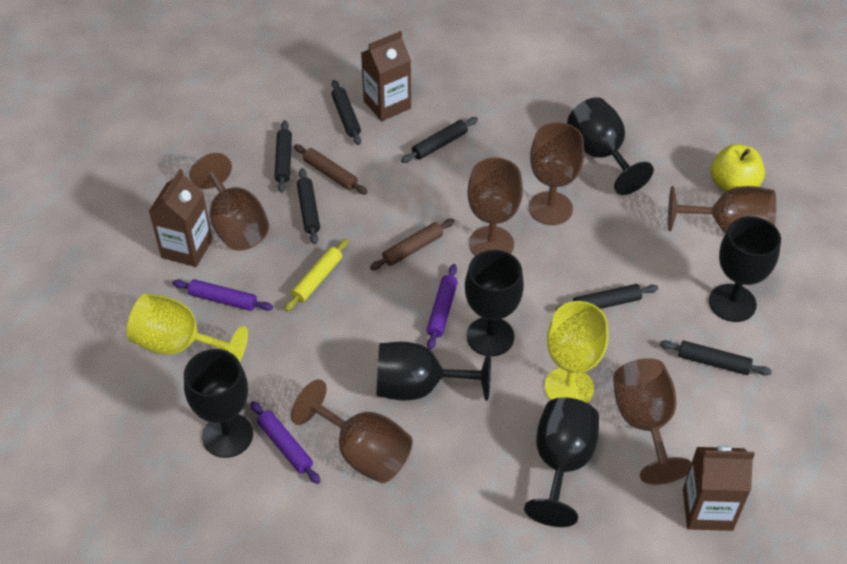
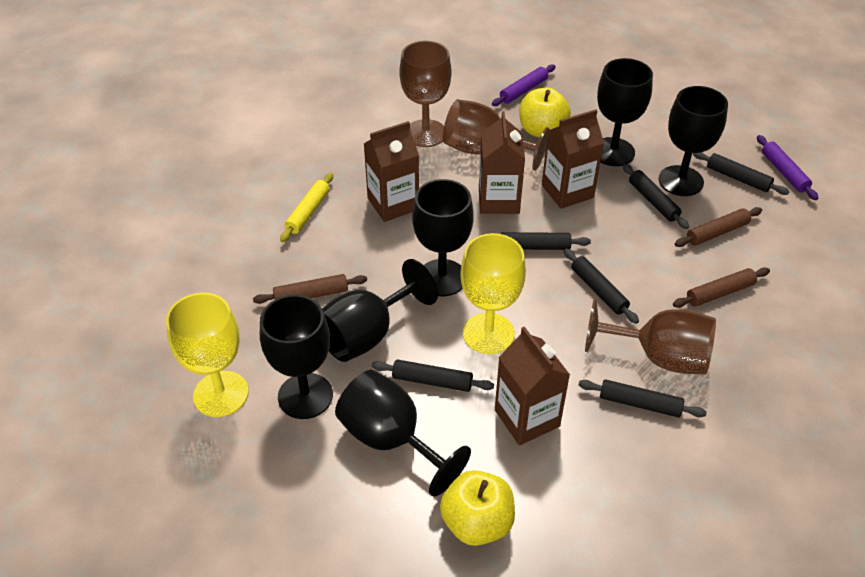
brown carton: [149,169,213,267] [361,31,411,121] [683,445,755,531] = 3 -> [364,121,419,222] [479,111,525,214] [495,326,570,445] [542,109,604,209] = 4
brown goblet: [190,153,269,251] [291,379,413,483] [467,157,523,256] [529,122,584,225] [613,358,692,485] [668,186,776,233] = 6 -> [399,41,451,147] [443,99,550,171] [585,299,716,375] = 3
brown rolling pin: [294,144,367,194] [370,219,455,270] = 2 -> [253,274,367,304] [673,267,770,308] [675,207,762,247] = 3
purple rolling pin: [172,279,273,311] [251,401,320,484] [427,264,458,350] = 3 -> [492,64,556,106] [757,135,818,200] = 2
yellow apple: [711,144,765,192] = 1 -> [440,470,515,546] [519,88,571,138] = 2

● ● ● ● ● ● ●

## WHAT TO WORK ON
Once the pictures are removed, repeat all of the data above exactly.

## YOUR RESPONSE
brown carton: [149,169,213,267] [361,31,411,121] [683,445,755,531] = 3 -> [364,121,419,222] [479,111,525,214] [495,326,570,445] [542,109,604,209] = 4
brown goblet: [190,153,269,251] [291,379,413,483] [467,157,523,256] [529,122,584,225] [613,358,692,485] [668,186,776,233] = 6 -> [399,41,451,147] [443,99,550,171] [585,299,716,375] = 3
brown rolling pin: [294,144,367,194] [370,219,455,270] = 2 -> [253,274,367,304] [673,267,770,308] [675,207,762,247] = 3
purple rolling pin: [172,279,273,311] [251,401,320,484] [427,264,458,350] = 3 -> [492,64,556,106] [757,135,818,200] = 2
yellow apple: [711,144,765,192] = 1 -> [440,470,515,546] [519,88,571,138] = 2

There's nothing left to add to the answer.